Could you retype every entry below exactly as written?

§ SUPPLIED INFORMATION
- - -

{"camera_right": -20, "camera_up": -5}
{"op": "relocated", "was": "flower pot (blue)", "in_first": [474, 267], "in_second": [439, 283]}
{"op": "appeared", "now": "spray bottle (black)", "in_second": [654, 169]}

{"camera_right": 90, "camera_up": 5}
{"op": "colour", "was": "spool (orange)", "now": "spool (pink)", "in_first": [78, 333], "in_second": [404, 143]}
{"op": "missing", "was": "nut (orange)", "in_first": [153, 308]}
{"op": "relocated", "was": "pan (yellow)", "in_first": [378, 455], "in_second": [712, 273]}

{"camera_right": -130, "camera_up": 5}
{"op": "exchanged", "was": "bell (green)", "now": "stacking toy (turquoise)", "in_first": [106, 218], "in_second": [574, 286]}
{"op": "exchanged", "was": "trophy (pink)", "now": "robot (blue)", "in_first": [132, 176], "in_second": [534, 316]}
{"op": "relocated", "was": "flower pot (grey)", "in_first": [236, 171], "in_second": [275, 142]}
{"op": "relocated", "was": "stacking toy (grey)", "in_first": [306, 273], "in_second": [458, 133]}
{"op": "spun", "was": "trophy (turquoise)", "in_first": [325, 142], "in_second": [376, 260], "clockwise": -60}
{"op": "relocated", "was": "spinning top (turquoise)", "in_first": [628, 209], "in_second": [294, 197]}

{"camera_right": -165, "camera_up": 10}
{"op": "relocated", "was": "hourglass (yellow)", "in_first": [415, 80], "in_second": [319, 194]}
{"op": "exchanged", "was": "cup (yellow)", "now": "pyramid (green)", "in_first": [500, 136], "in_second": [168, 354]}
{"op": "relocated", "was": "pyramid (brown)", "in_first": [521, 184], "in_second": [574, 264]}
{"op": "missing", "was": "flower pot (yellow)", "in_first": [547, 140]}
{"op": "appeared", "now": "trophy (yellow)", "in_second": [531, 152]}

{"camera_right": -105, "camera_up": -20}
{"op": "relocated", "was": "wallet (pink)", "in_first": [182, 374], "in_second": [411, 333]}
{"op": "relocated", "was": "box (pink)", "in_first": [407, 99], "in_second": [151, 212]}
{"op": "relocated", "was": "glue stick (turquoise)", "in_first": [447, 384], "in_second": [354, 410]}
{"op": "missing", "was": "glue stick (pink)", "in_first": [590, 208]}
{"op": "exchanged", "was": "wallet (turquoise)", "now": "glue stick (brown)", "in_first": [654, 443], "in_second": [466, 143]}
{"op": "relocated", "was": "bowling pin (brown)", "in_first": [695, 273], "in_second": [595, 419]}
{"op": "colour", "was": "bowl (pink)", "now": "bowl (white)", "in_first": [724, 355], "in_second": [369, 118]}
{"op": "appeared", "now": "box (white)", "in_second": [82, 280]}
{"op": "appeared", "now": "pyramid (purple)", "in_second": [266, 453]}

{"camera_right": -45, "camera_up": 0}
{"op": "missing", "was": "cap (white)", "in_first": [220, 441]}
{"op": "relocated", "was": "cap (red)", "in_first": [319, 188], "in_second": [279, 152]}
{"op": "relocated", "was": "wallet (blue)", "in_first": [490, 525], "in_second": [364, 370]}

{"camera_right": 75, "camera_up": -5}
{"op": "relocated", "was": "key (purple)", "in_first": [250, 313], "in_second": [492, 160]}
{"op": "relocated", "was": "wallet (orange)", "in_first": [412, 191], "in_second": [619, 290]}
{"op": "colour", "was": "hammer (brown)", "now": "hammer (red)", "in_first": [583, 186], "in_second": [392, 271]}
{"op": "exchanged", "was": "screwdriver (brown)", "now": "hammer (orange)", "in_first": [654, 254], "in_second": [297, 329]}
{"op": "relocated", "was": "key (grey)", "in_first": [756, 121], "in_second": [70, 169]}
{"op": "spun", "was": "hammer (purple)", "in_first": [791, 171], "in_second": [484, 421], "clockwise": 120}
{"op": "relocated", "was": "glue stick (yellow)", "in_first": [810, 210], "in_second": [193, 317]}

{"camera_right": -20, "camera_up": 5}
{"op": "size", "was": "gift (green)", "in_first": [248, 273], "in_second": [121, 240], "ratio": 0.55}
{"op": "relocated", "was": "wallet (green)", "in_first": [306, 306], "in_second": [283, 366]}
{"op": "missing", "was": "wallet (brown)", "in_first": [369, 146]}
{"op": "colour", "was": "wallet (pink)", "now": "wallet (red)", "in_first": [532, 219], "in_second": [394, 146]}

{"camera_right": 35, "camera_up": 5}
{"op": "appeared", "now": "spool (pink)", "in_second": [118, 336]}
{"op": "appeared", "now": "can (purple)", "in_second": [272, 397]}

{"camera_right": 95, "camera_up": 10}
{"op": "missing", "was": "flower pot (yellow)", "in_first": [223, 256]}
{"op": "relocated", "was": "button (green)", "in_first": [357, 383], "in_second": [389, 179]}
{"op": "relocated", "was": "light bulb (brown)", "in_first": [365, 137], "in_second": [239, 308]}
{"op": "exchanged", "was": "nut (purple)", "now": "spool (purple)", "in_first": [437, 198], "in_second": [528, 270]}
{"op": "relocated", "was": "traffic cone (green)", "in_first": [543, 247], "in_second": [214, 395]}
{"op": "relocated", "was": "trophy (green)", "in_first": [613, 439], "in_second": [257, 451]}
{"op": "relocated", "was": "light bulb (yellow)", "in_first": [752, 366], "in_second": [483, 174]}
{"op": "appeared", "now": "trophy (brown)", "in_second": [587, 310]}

- - -

§ EXPECTED ANSWER
{"camera_right": -20, "camera_up": -5}
{"op": "relocated", "was": "flower pot (blue)", "in_first": [474, 267], "in_second": [439, 283]}
{"op": "appeared", "now": "spray bottle (black)", "in_second": [654, 169]}

{"camera_right": 90, "camera_up": 5}
{"op": "colour", "was": "spool (orange)", "now": "spool (pink)", "in_first": [78, 333], "in_second": [404, 143]}
{"op": "missing", "was": "nut (orange)", "in_first": [153, 308]}
{"op": "relocated", "was": "pan (yellow)", "in_first": [378, 455], "in_second": [712, 273]}

{"camera_right": -130, "camera_up": 5}
{"op": "exchanged", "was": "bell (green)", "now": "stacking toy (turquoise)", "in_first": [106, 218], "in_second": [574, 286]}
{"op": "exchanged", "was": "trophy (pink)", "now": "robot (blue)", "in_first": [132, 176], "in_second": [534, 316]}
{"op": "relocated", "was": "flower pot (grey)", "in_first": [236, 171], "in_second": [275, 142]}
{"op": "relocated", "was": "stacking toy (grey)", "in_first": [306, 273], "in_second": [458, 133]}
{"op": "spun", "was": "trophy (turquoise)", "in_first": [325, 142], "in_second": [376, 260], "clockwise": -60}
{"op": "relocated", "was": "spinning top (turquoise)", "in_first": [628, 209], "in_second": [294, 197]}

{"camera_right": -165, "camera_up": 10}
{"op": "relocated", "was": "hourglass (yellow)", "in_first": [415, 80], "in_second": [319, 194]}
{"op": "exchanged", "was": "cup (yellow)", "now": "pyramid (green)", "in_first": [500, 136], "in_second": [168, 354]}
{"op": "relocated", "was": "pyramid (brown)", "in_first": [521, 184], "in_second": [574, 264]}
{"op": "missing", "was": "flower pot (yellow)", "in_first": [547, 140]}
{"op": "appeared", "now": "trophy (yellow)", "in_second": [531, 152]}

{"camera_right": -105, "camera_up": -20}
{"op": "relocated", "was": "wallet (pink)", "in_first": [182, 374], "in_second": [411, 333]}
{"op": "relocated", "was": "box (pink)", "in_first": [407, 99], "in_second": [151, 212]}
{"op": "relocated", "was": "glue stick (turquoise)", "in_first": [447, 384], "in_second": [354, 410]}
{"op": "missing", "was": "glue stick (pink)", "in_first": [590, 208]}
{"op": "exchanged", "was": "wallet (turquoise)", "now": "glue stick (brown)", "in_first": [654, 443], "in_second": [466, 143]}
{"op": "relocated", "was": "bowling pin (brown)", "in_first": [695, 273], "in_second": [595, 419]}
{"op": "colour", "was": "bowl (pink)", "now": "bowl (white)", "in_first": [724, 355], "in_second": [369, 118]}
{"op": "appeared", "now": "box (white)", "in_second": [82, 280]}
{"op": "appeared", "now": "pyramid (purple)", "in_second": [266, 453]}

{"camera_right": -45, "camera_up": 0}
{"op": "missing", "was": "cap (white)", "in_first": [220, 441]}
{"op": "relocated", "was": "cap (red)", "in_first": [319, 188], "in_second": [279, 152]}
{"op": "relocated", "was": "wallet (blue)", "in_first": [490, 525], "in_second": [364, 370]}

{"camera_right": 75, "camera_up": -5}
{"op": "relocated", "was": "key (purple)", "in_first": [250, 313], "in_second": [492, 160]}
{"op": "relocated", "was": "wallet (orange)", "in_first": [412, 191], "in_second": [619, 290]}
{"op": "colour", "was": "hammer (brown)", "now": "hammer (red)", "in_first": [583, 186], "in_second": [392, 271]}
{"op": "exchanged", "was": "screwdriver (brown)", "now": "hammer (orange)", "in_first": [654, 254], "in_second": [297, 329]}
{"op": "relocated", "was": "key (grey)", "in_first": [756, 121], "in_second": [70, 169]}
{"op": "spun", "was": "hammer (purple)", "in_first": [791, 171], "in_second": [484, 421], "clockwise": 120}
{"op": "relocated", "was": "glue stick (yellow)", "in_first": [810, 210], "in_second": [193, 317]}

{"camera_right": -20, "camera_up": 5}
{"op": "size", "was": "gift (green)", "in_first": [248, 273], "in_second": [121, 240], "ratio": 0.55}
{"op": "relocated", "was": "wallet (green)", "in_first": [306, 306], "in_second": [283, 366]}
{"op": "missing", "was": "wallet (brown)", "in_first": [369, 146]}
{"op": "colour", "was": "wallet (pink)", "now": "wallet (red)", "in_first": [532, 219], "in_second": [394, 146]}

{"camera_right": 35, "camera_up": 5}
{"op": "appeared", "now": "spool (pink)", "in_second": [118, 336]}
{"op": "appeared", "now": "can (purple)", "in_second": [272, 397]}

{"camera_right": 95, "camera_up": 10}
{"op": "missing", "was": "flower pot (yellow)", "in_first": [223, 256]}
{"op": "relocated", "was": "button (green)", "in_first": [357, 383], "in_second": [389, 179]}
{"op": "relocated", "was": "light bulb (brown)", "in_first": [365, 137], "in_second": [239, 308]}
{"op": "exchanged", "was": "nut (purple)", "now": "spool (purple)", "in_first": [437, 198], "in_second": [528, 270]}
{"op": "relocated", "was": "traffic cone (green)", "in_first": [543, 247], "in_second": [214, 395]}
{"op": "relocated", "was": "trophy (green)", "in_first": [613, 439], "in_second": [257, 451]}
{"op": "relocated", "was": "light bulb (yellow)", "in_first": [752, 366], "in_second": [483, 174]}
{"op": "appeared", "now": "trophy (brown)", "in_second": [587, 310]}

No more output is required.